_STUDY MATERIAL_
################
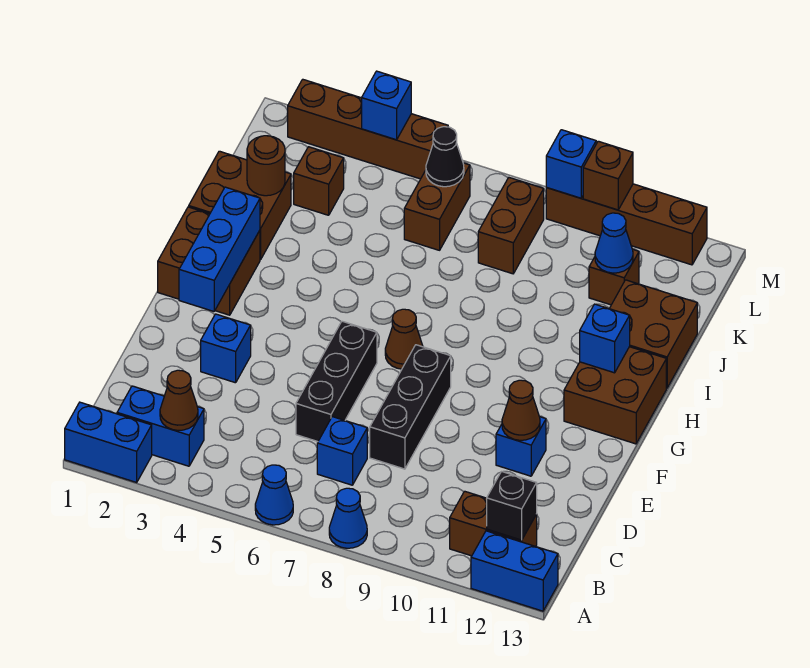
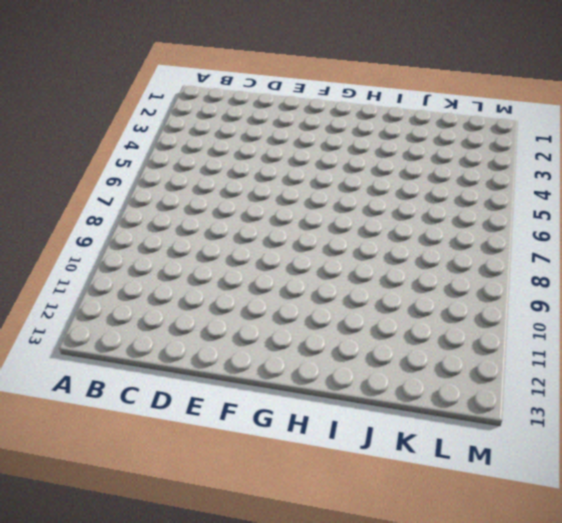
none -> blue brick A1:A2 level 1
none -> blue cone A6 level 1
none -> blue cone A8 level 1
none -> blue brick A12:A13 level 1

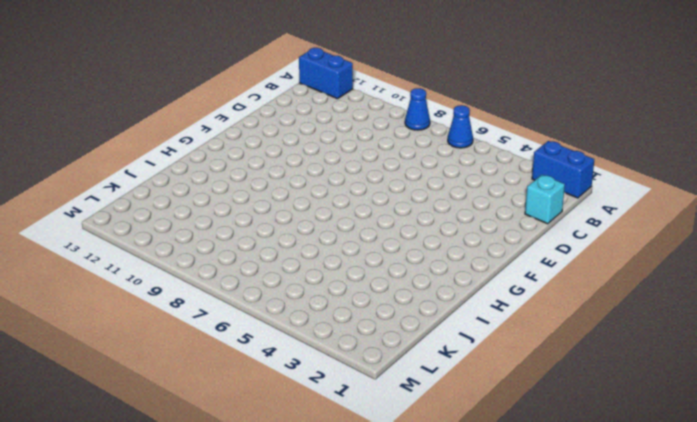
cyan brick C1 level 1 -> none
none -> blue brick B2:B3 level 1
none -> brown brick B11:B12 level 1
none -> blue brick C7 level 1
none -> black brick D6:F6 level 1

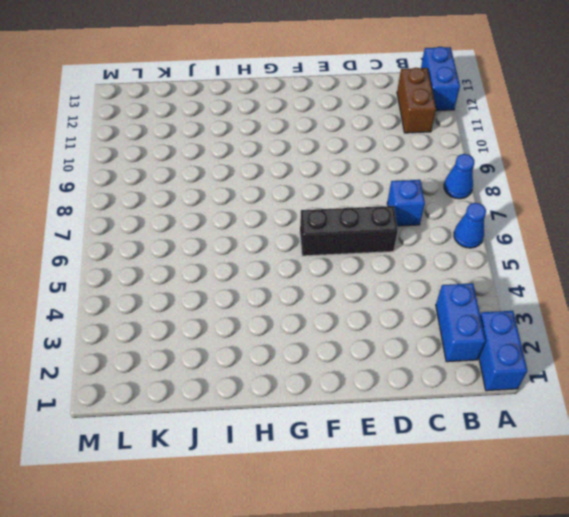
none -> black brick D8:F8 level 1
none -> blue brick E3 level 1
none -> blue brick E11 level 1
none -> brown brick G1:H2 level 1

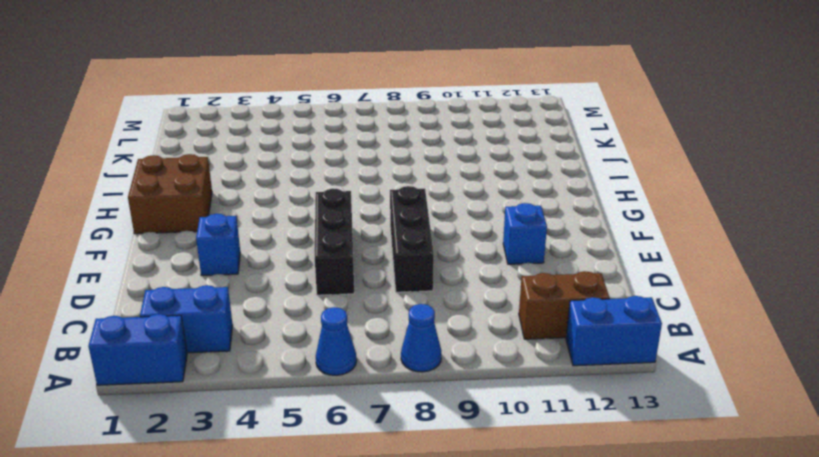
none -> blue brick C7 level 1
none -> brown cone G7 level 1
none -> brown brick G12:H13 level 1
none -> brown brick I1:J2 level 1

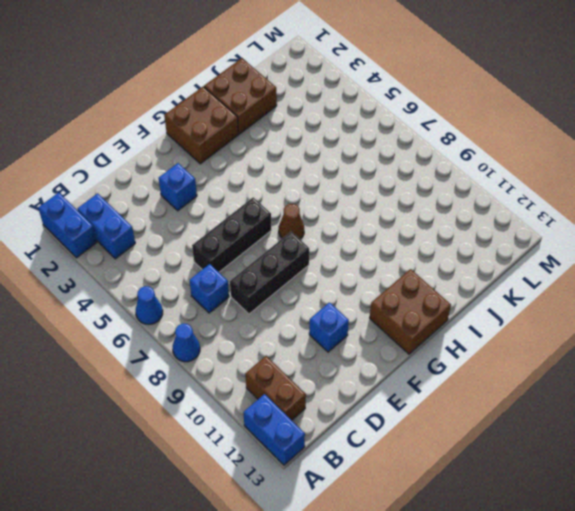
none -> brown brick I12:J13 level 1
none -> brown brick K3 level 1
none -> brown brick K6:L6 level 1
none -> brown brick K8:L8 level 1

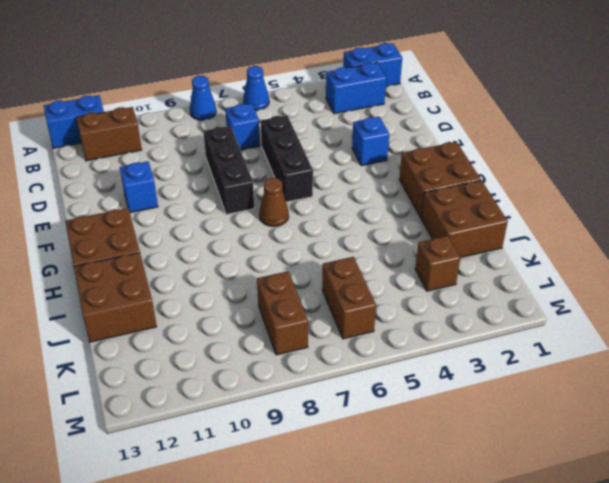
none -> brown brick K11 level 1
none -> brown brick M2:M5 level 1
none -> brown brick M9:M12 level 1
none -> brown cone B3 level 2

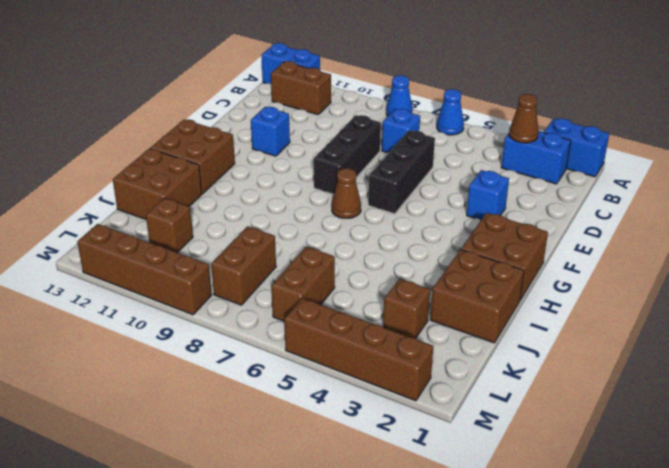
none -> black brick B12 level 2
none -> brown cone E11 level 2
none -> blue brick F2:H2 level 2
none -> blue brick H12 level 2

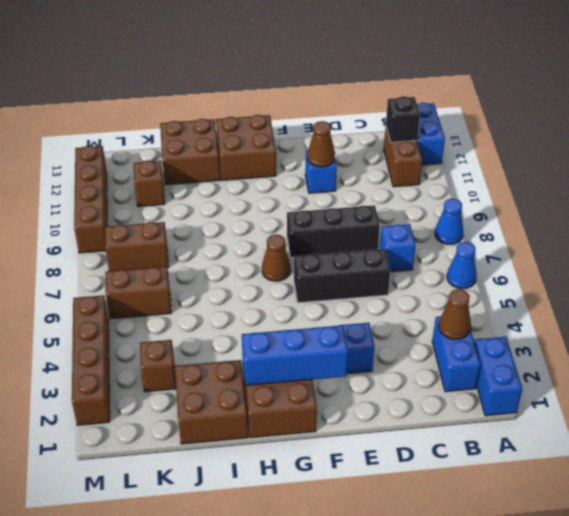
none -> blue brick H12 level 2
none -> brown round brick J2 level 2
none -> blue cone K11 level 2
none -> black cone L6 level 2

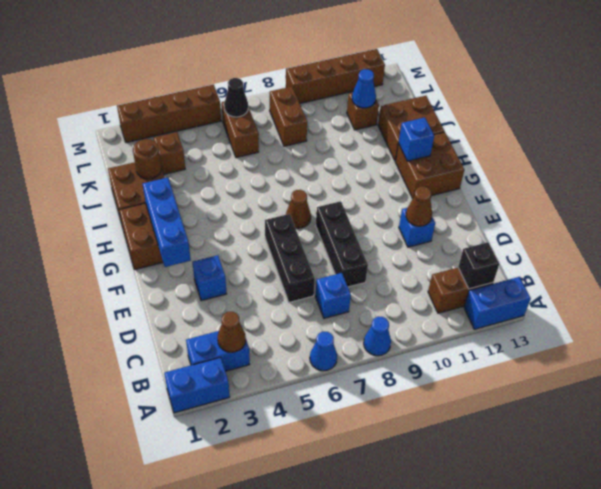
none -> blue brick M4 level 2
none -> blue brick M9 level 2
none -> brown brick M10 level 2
################
Each line of the material that has the word "cone" belongs in the answer.

none -> blue cone A6 level 1
none -> blue cone A8 level 1
none -> brown cone G7 level 1
none -> brown cone B3 level 2
none -> brown cone E11 level 2
none -> blue cone K11 level 2
none -> black cone L6 level 2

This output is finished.